**The exercise**
Tally the lines in the data below that contain the string "kern", treating uppercase and lowercase as different. Reply with the count alone.

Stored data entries
╔══

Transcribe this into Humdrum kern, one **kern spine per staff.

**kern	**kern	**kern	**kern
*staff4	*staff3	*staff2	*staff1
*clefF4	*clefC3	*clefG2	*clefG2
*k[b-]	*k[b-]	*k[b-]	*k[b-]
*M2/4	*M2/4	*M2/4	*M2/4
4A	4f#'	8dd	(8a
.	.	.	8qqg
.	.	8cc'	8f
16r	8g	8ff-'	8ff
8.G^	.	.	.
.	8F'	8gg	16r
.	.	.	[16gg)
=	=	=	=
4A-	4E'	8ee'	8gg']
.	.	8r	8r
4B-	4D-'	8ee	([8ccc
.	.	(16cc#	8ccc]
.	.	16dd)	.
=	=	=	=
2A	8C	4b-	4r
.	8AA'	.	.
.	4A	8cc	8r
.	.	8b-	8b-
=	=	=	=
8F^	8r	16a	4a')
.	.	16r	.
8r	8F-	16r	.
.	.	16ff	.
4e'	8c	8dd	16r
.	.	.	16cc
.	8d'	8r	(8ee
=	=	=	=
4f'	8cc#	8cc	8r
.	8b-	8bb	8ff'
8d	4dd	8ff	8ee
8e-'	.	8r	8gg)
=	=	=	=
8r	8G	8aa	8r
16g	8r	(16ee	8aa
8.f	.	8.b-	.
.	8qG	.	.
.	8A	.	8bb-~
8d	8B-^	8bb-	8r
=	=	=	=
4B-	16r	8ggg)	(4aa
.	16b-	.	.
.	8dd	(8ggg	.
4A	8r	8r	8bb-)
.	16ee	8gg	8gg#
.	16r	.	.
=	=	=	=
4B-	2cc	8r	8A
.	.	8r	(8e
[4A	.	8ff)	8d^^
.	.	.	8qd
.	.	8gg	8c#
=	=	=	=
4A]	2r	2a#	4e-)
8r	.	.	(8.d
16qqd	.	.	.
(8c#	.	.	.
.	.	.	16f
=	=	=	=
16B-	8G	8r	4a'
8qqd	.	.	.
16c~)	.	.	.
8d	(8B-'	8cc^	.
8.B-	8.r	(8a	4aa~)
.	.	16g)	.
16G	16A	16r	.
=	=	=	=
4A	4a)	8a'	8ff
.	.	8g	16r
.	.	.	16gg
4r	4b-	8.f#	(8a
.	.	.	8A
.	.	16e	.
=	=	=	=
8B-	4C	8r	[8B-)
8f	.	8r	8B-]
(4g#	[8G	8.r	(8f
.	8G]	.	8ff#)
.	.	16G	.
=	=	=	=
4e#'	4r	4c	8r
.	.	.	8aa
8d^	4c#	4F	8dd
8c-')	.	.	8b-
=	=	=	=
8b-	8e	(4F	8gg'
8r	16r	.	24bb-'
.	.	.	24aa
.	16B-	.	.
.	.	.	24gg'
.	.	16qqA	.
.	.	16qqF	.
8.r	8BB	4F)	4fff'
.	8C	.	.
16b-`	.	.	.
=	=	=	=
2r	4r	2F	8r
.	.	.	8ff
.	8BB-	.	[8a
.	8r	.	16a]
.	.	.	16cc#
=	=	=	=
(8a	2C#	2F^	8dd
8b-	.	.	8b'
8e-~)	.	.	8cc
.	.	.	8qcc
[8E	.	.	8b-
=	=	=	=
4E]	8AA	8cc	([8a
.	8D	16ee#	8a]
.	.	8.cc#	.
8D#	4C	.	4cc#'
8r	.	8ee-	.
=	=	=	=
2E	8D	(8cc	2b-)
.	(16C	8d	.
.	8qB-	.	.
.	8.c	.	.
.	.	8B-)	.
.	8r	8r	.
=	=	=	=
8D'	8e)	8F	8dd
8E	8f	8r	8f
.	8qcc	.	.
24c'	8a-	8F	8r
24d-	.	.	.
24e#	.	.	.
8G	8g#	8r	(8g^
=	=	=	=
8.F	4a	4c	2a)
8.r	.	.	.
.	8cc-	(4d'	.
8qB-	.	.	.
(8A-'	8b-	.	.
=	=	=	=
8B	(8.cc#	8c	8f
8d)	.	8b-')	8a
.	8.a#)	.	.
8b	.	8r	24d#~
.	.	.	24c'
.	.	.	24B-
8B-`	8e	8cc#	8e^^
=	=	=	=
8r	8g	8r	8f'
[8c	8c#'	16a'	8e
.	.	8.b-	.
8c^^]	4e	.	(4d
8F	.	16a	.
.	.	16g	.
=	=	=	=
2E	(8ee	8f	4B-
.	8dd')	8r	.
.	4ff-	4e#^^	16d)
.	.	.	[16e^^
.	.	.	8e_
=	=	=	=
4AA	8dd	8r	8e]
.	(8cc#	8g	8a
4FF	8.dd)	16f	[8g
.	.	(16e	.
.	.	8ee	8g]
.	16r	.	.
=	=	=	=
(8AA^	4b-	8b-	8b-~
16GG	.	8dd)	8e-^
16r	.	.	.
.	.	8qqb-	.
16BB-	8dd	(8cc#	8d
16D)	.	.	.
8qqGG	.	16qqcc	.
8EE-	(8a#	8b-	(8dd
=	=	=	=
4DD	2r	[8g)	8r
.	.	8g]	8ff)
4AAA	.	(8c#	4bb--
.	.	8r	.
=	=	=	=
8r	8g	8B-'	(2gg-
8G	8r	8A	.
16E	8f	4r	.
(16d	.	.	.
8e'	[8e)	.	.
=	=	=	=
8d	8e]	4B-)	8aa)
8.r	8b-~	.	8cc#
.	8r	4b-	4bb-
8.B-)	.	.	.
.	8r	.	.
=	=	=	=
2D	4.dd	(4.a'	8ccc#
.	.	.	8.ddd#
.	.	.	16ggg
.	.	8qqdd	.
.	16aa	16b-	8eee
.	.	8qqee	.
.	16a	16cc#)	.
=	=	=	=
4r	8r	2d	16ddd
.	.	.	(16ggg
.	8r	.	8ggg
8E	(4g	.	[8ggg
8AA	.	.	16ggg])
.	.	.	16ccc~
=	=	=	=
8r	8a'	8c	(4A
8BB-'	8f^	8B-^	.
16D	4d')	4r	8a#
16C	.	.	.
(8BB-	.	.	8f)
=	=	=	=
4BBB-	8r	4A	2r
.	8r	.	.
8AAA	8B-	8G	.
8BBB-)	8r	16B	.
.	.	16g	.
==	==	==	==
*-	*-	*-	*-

╚══

**Written response**
2